■ Task statement
Pick out all lines with the word "RESET" from the records that follow.

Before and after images
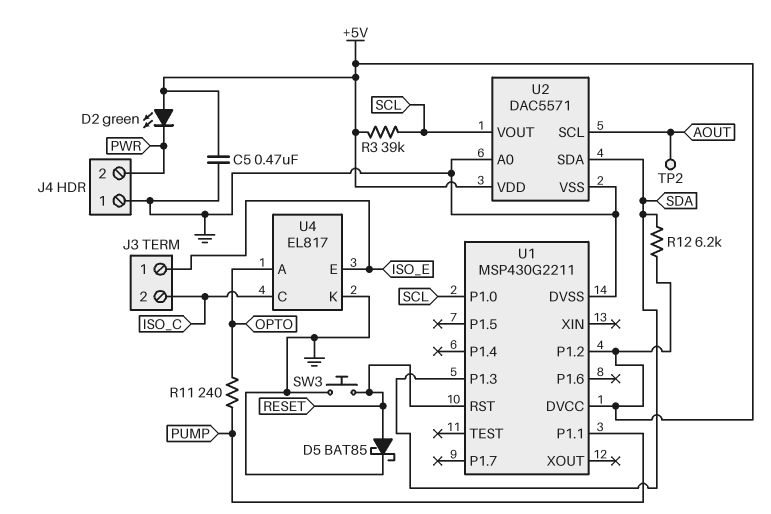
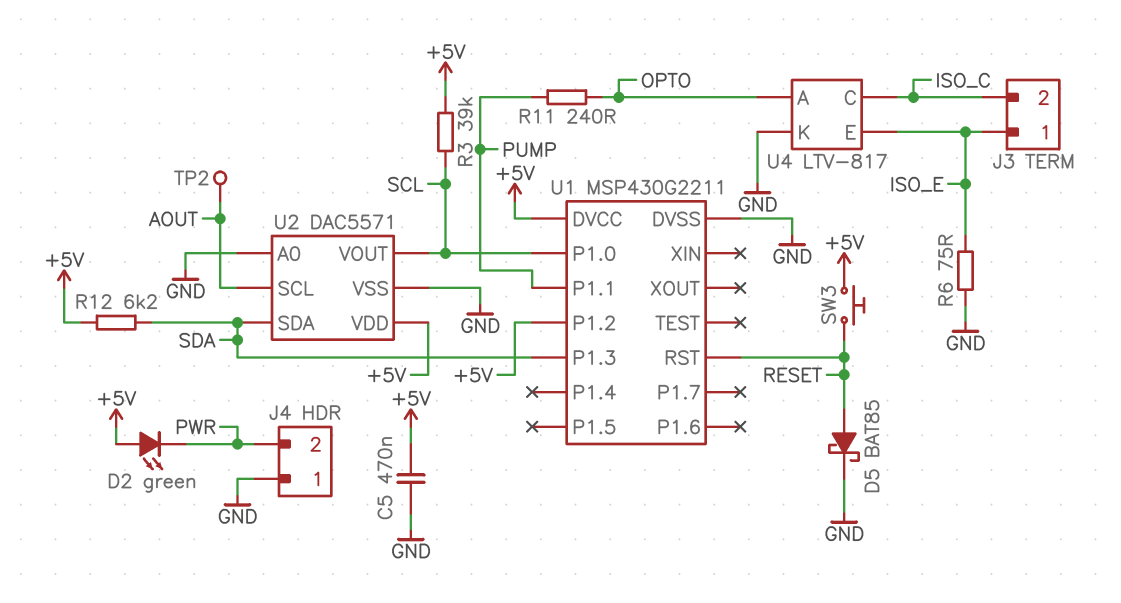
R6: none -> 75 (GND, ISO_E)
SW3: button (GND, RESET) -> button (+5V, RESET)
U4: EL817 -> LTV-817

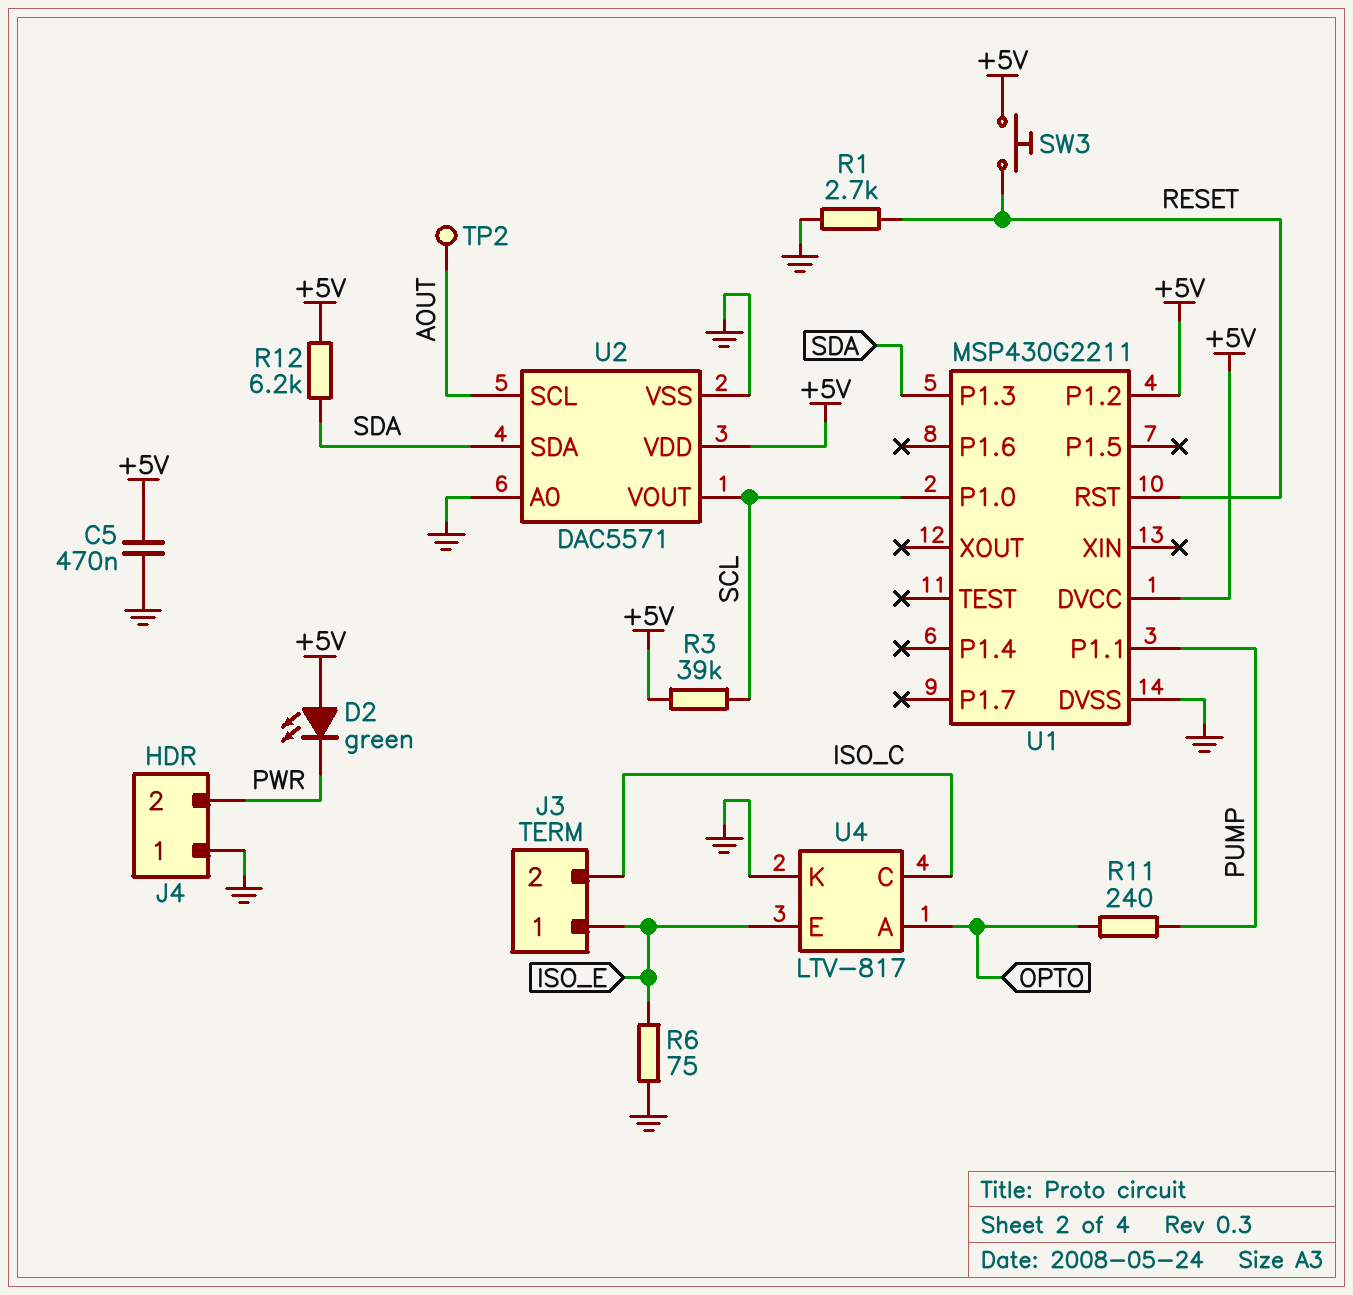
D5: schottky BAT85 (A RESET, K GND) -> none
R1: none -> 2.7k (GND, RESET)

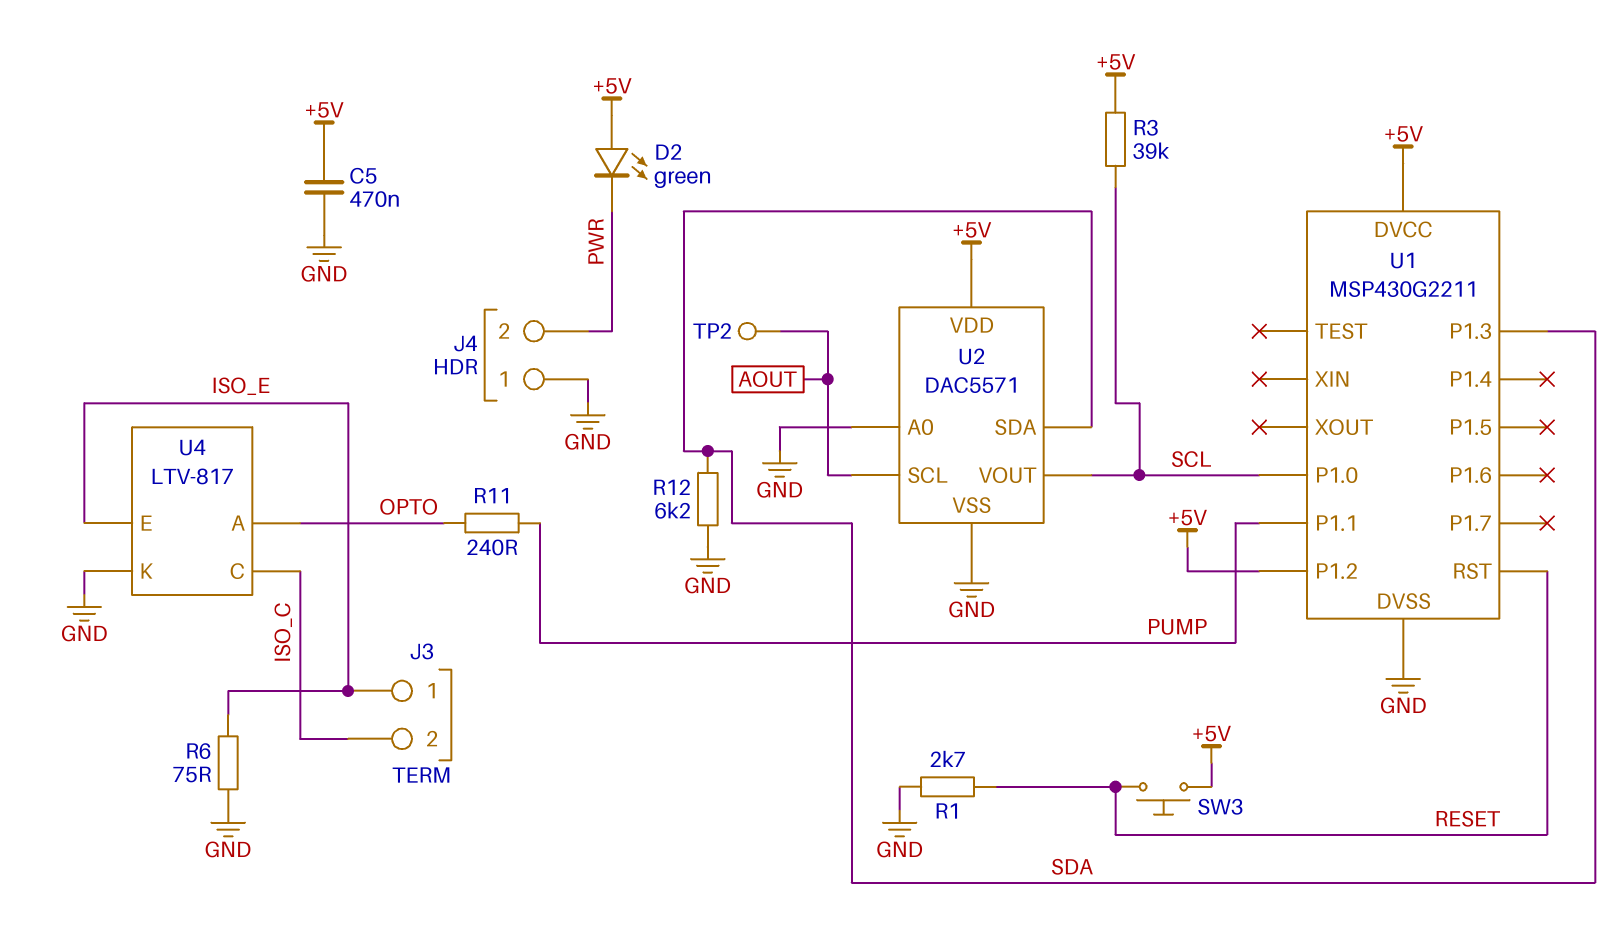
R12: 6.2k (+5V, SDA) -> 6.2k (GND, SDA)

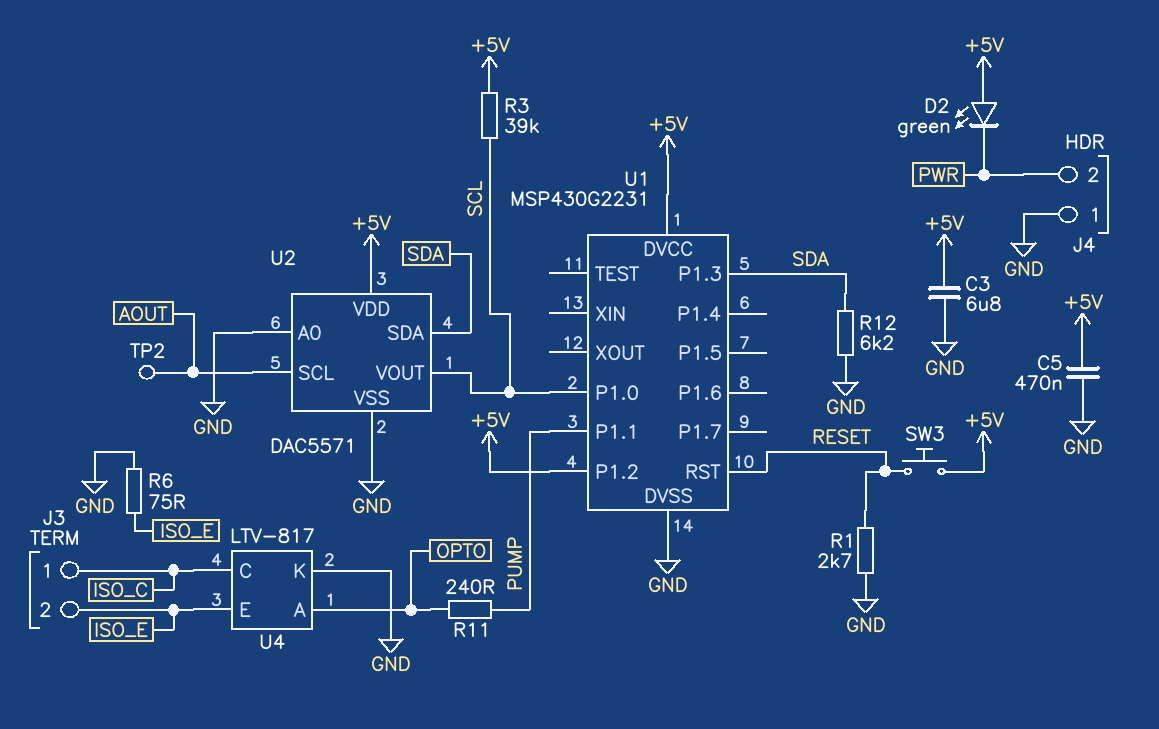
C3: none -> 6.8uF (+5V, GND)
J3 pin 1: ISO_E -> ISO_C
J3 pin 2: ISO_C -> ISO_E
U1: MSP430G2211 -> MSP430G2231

■ Result of the task
SW3: button (GND, RESET) -> button (+5V, RESET)
D5: schottky BAT85 (A RESET, K GND) -> none
R1: none -> 2.7k (GND, RESET)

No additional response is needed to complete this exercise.